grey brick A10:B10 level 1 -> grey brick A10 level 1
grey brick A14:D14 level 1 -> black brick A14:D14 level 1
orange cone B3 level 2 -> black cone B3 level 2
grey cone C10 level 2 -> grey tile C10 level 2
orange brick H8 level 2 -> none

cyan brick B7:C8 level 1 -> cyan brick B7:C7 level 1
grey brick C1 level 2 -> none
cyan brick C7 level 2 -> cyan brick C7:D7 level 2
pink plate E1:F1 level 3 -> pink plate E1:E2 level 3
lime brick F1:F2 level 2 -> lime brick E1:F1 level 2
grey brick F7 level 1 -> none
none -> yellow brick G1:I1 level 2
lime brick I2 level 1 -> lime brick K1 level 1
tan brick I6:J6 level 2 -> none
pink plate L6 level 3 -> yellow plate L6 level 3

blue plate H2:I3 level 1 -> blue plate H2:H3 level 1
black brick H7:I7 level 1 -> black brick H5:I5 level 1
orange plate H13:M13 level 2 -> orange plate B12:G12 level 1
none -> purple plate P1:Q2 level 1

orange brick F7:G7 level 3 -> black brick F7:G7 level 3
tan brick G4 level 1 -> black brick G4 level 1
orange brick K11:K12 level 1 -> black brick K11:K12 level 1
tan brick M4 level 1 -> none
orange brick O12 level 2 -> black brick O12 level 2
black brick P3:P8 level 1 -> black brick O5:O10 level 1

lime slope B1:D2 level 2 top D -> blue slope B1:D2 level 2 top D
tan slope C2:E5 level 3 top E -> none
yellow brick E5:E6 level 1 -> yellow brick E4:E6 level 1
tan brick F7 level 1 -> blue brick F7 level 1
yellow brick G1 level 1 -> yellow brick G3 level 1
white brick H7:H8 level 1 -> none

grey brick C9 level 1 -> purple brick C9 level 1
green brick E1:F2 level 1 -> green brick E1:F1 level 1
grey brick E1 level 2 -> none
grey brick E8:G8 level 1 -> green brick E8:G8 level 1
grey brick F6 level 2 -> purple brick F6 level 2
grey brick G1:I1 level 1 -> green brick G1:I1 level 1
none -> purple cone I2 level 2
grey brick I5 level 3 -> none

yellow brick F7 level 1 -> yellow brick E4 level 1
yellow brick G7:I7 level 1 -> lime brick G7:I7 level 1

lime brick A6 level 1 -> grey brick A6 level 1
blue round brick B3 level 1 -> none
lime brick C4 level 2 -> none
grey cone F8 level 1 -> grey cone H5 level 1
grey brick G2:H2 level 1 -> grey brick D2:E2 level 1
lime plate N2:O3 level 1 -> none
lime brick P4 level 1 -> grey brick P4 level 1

· · · · ·

_TASK INSTRUCTIONS_: All lines above from the one with "grey brick F7 level 1 -> none" to the one with "blue plate H2:I3", inclusive, should be copied exactly, and no other lines.

_SOLUTION FOR THIS PROBLEM_:
grey brick F7 level 1 -> none
none -> yellow brick G1:I1 level 2
lime brick I2 level 1 -> lime brick K1 level 1
tan brick I6:J6 level 2 -> none
pink plate L6 level 3 -> yellow plate L6 level 3

blue plate H2:I3 level 1 -> blue plate H2:H3 level 1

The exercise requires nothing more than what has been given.